+++ EXTRACTED RECORDS

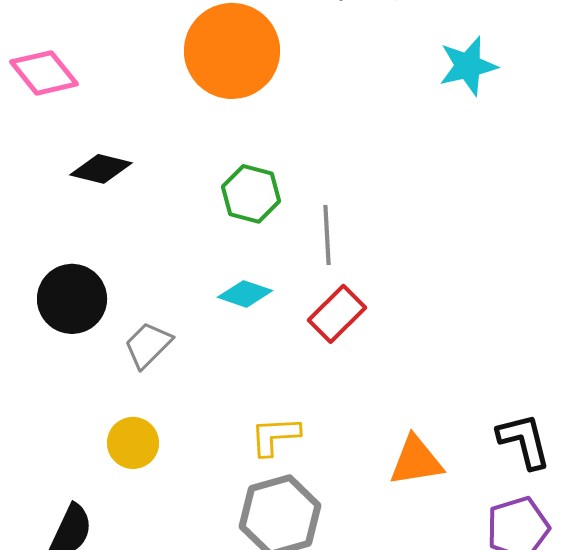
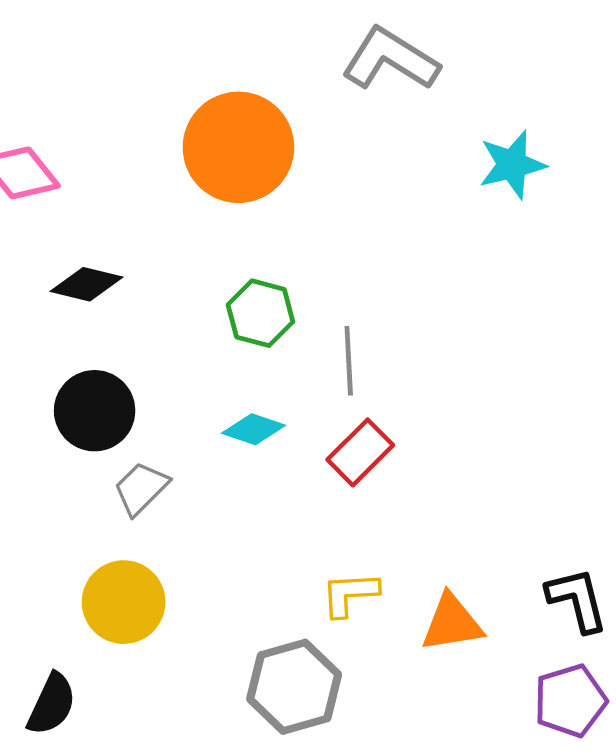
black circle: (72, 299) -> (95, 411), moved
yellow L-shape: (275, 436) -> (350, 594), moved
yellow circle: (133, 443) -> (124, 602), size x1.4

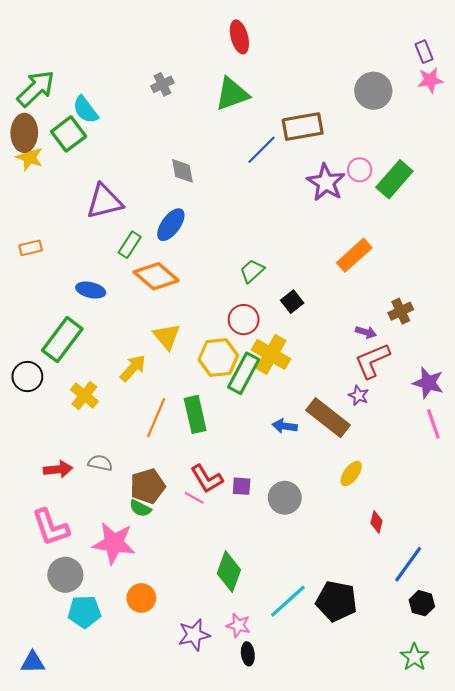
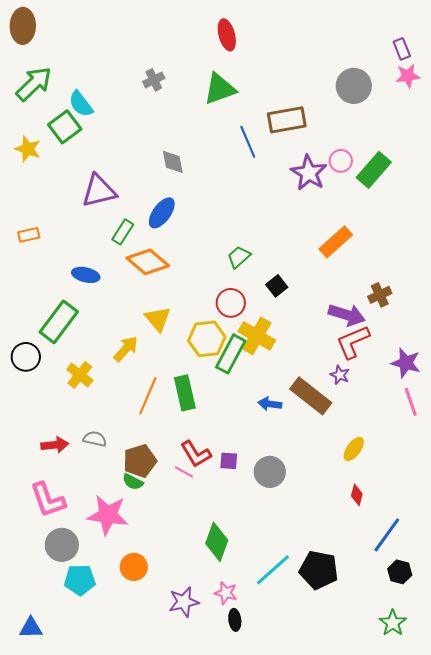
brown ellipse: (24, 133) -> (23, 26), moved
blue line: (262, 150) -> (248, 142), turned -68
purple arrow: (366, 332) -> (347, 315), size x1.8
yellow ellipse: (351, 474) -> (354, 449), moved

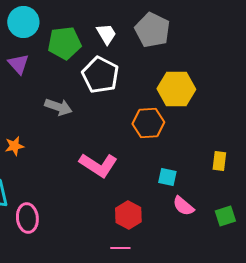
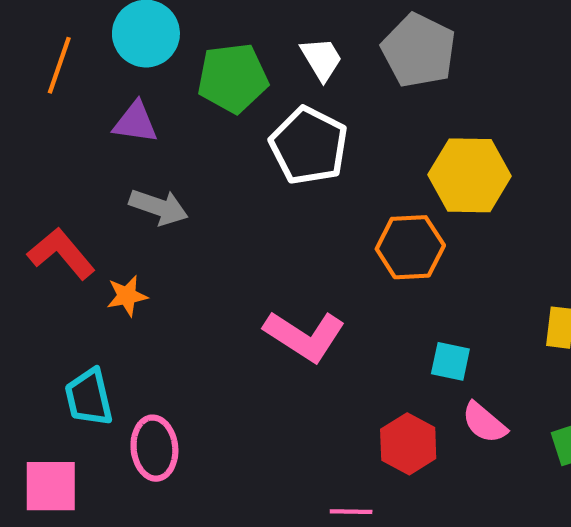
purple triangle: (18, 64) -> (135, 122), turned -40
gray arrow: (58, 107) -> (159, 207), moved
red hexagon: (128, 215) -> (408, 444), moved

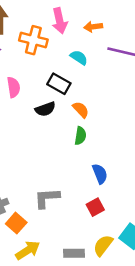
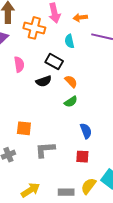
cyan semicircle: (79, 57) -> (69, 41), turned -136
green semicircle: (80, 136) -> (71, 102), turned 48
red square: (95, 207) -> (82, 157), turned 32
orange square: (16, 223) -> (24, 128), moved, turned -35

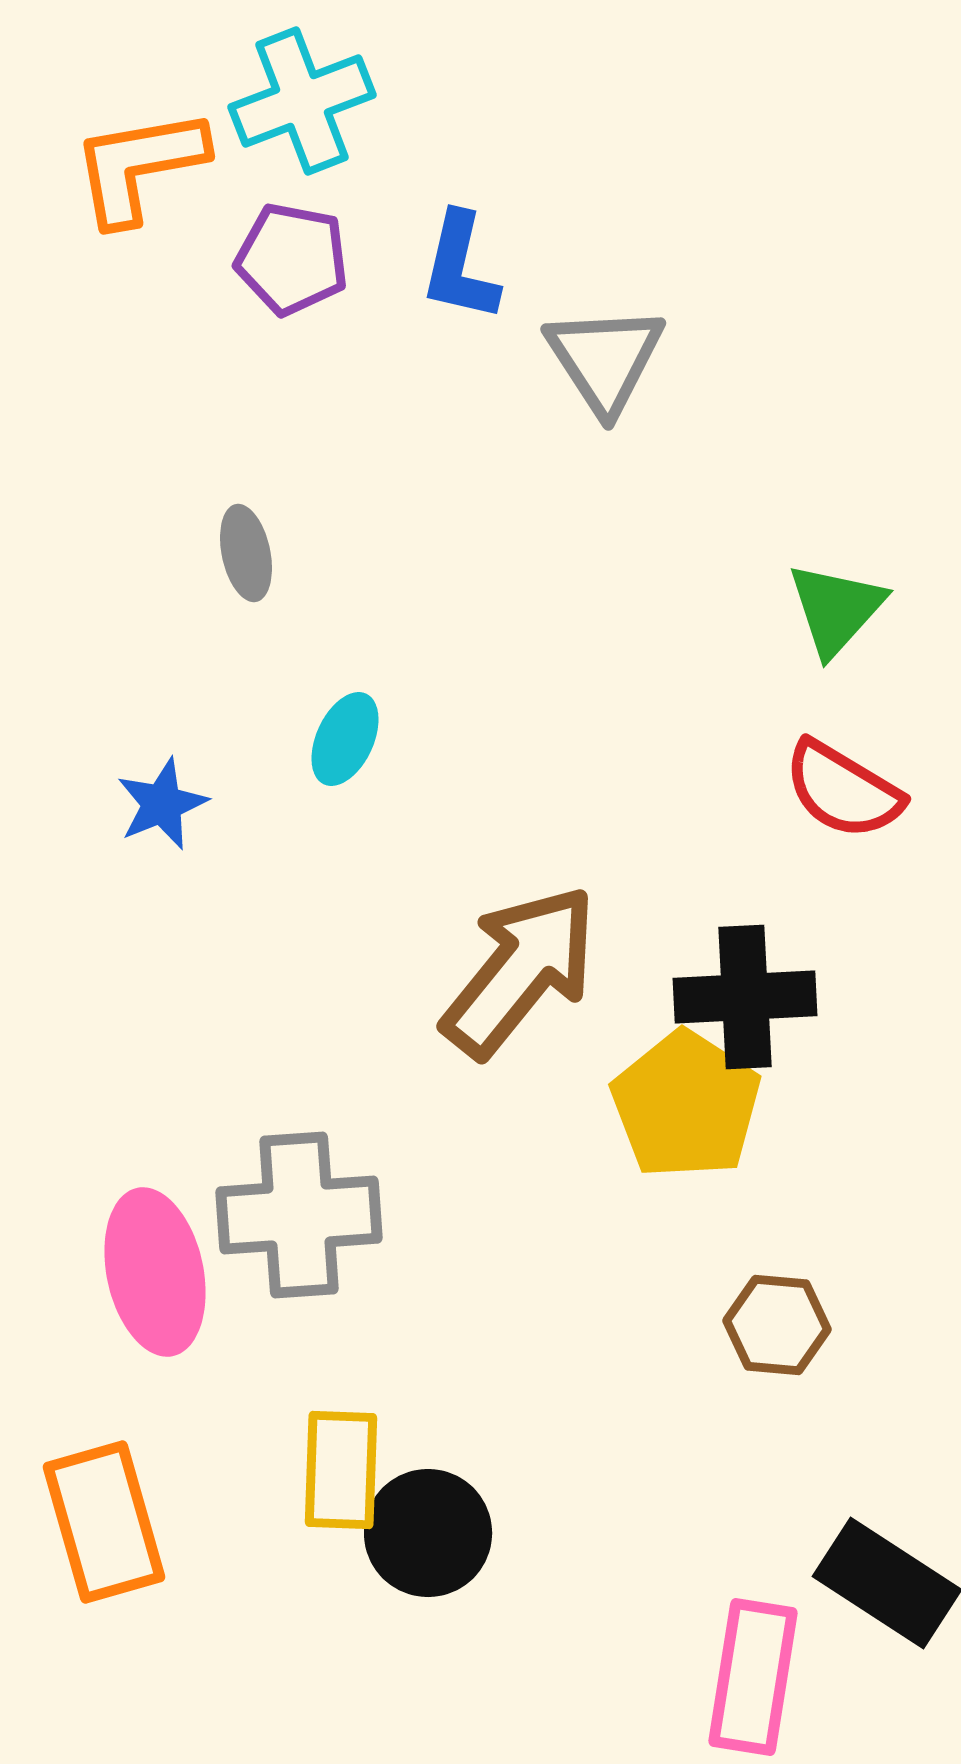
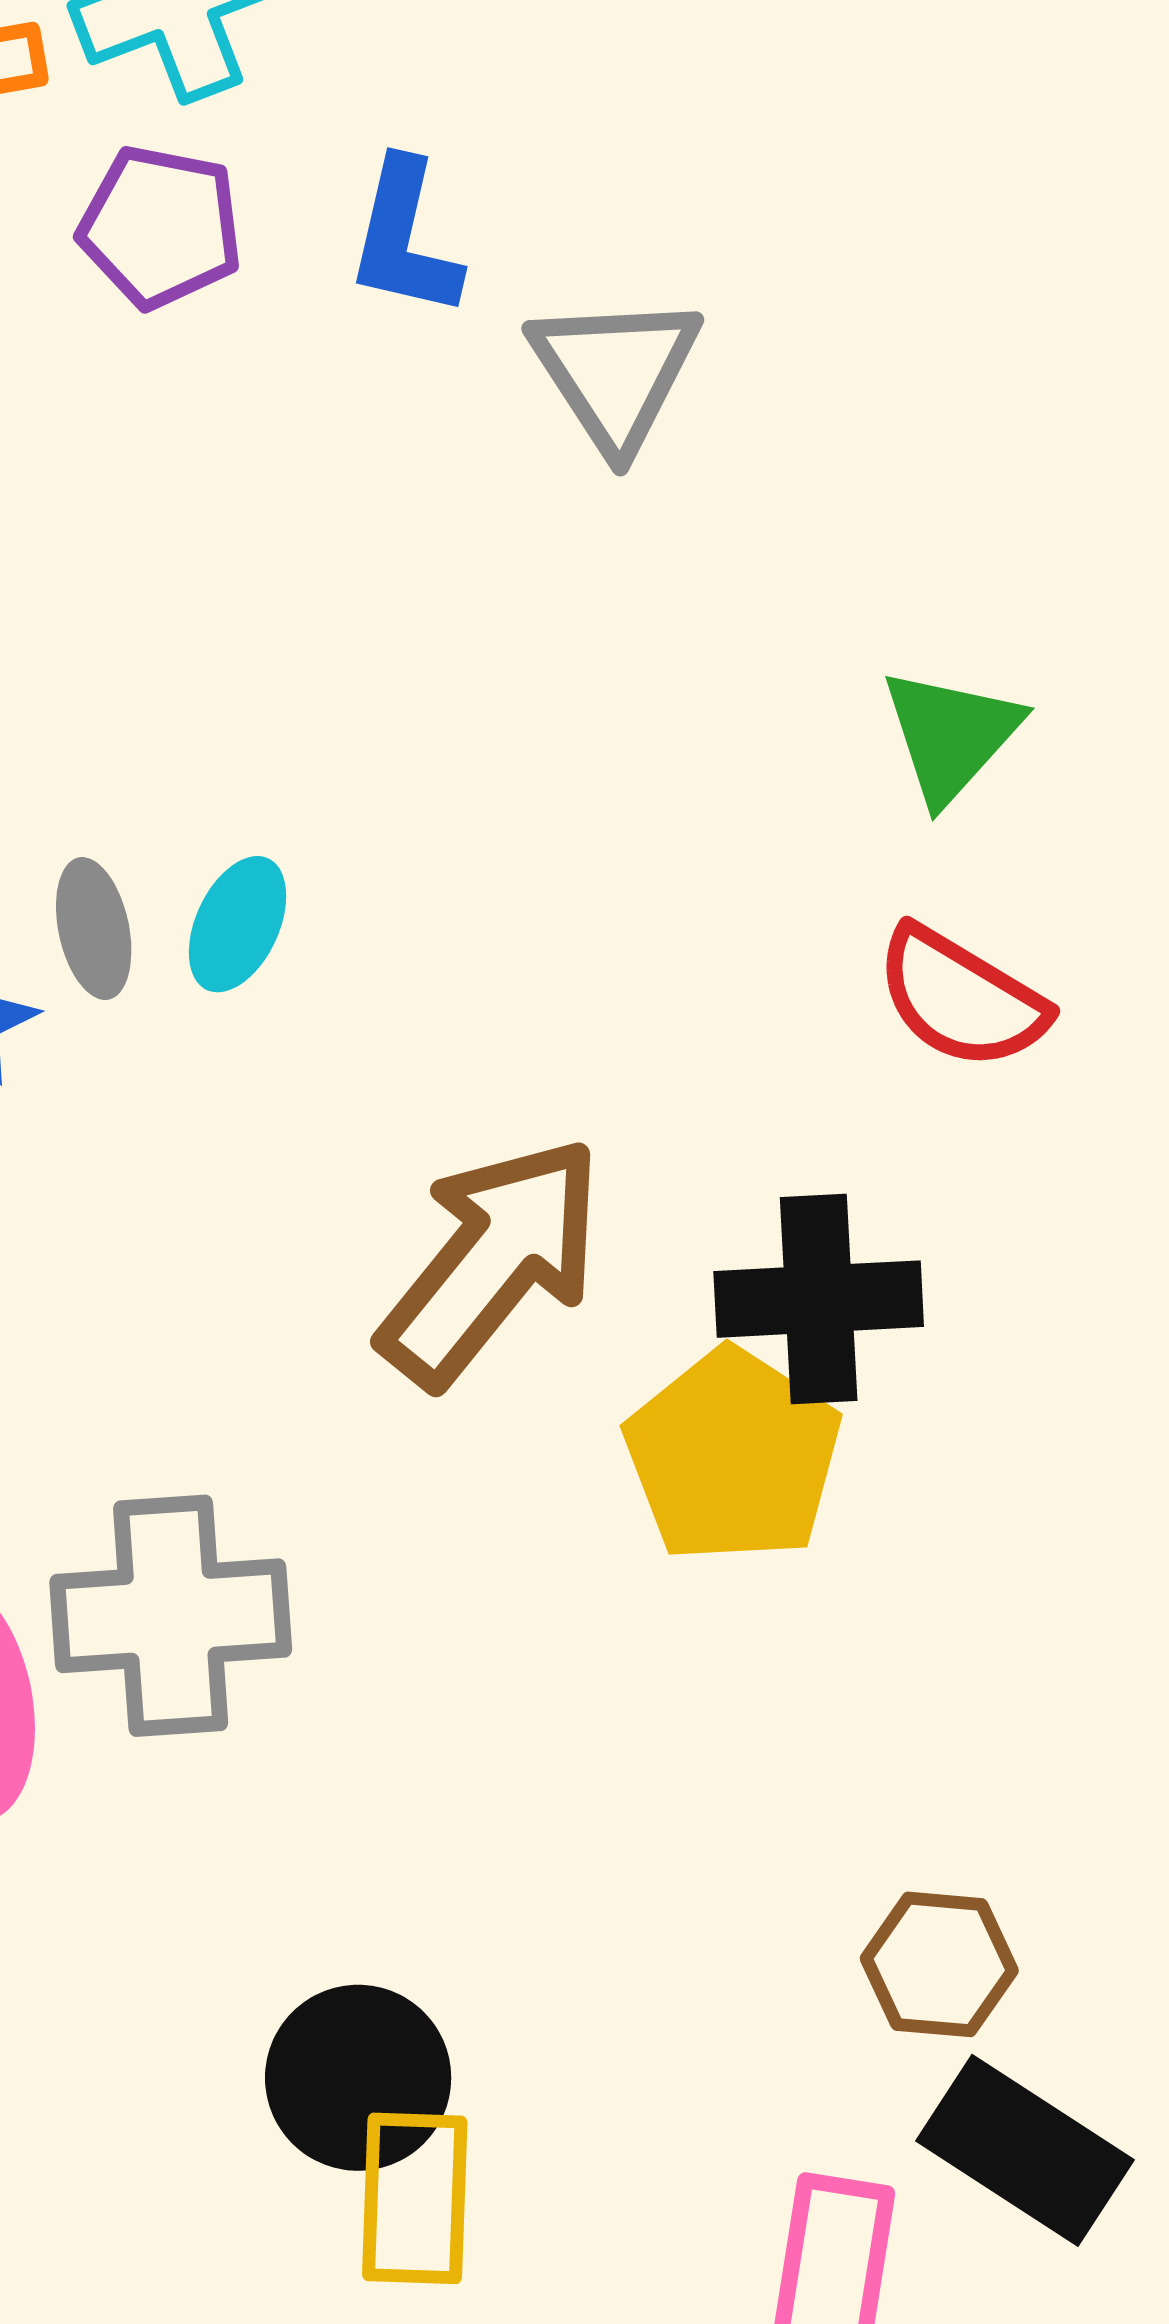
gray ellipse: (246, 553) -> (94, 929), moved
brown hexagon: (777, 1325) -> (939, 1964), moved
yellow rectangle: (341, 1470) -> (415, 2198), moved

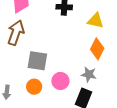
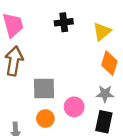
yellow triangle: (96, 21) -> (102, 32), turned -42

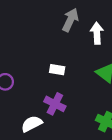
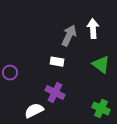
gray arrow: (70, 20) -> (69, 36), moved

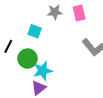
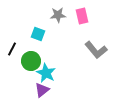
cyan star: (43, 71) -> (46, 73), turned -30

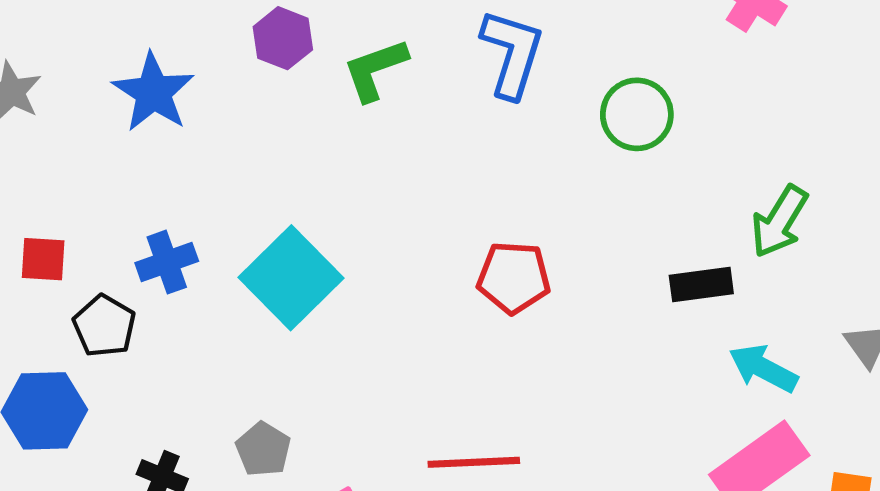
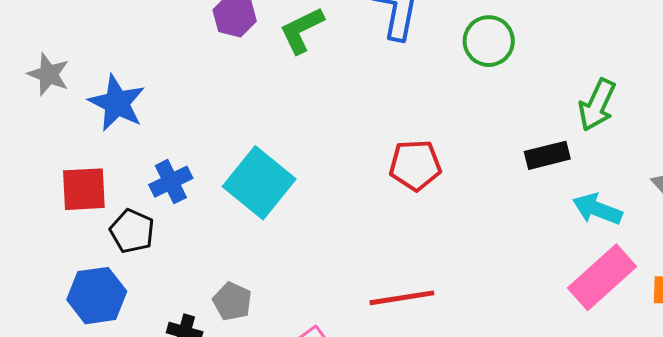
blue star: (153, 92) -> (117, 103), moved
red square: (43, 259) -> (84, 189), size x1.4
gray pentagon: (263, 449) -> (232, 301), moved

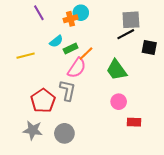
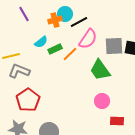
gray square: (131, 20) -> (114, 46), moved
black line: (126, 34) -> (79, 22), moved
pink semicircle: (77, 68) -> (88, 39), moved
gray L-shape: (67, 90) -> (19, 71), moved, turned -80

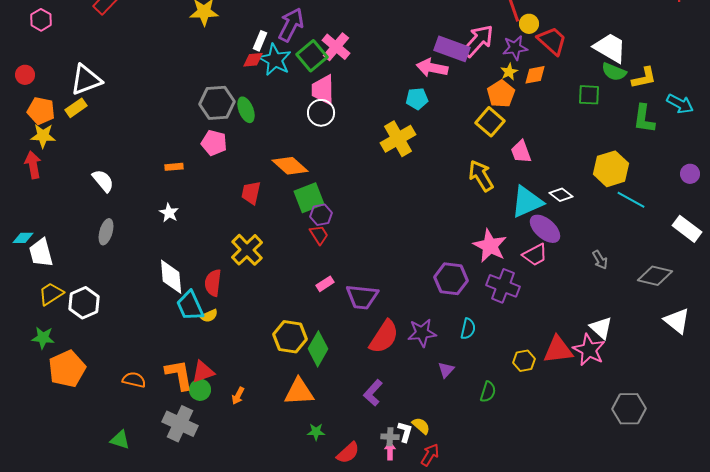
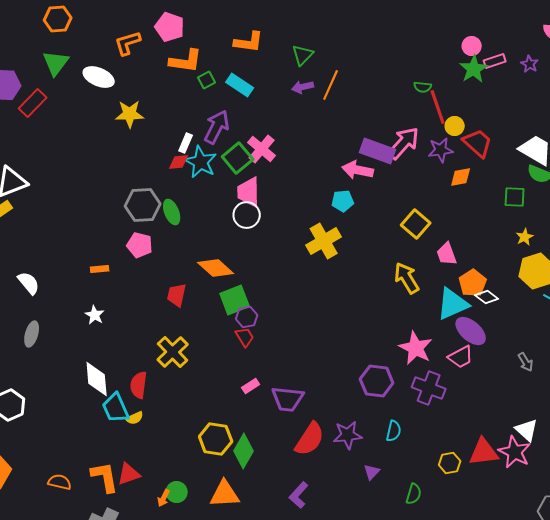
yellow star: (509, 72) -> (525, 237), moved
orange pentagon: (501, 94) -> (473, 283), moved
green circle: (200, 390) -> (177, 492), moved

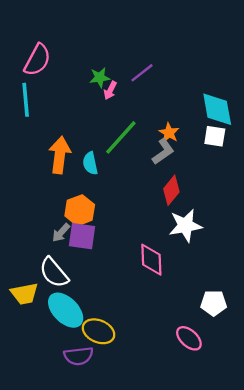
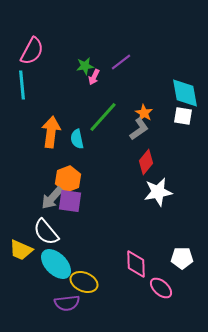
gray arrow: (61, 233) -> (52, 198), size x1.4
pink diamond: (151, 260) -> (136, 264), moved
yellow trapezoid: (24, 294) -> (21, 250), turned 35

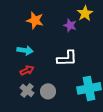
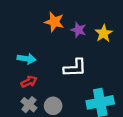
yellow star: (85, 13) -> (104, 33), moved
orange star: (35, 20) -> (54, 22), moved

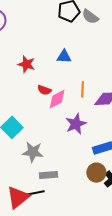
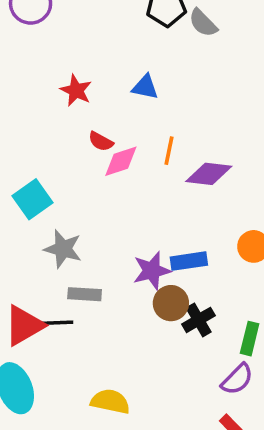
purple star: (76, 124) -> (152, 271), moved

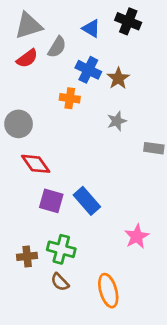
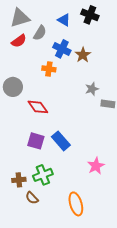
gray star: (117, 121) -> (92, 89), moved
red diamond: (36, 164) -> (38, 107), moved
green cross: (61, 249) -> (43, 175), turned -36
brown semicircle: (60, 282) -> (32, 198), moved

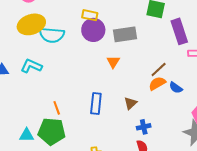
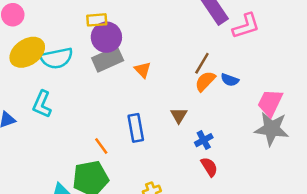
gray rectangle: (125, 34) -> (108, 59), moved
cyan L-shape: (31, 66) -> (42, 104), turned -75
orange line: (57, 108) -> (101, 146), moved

++++++

## PROMPT
Produce an exact reproduction of the listing above, limited to the lines starting at the line with "gray ellipse: (246, 553) -> (94, 929), moved" and ending at the line with "cyan star: (43, 71) -> (46, 73), turned -30", both kept, with every picture left out.

## TASK OUTPUT
gray ellipse: (246, 553) -> (94, 929), moved
brown hexagon: (777, 1325) -> (939, 1964), moved
yellow rectangle: (341, 1470) -> (415, 2198), moved

yellow triangle: (96, 21) -> (102, 32), turned -42

gray arrow: (70, 20) -> (69, 36), moved

cyan star: (43, 71) -> (46, 73), turned -30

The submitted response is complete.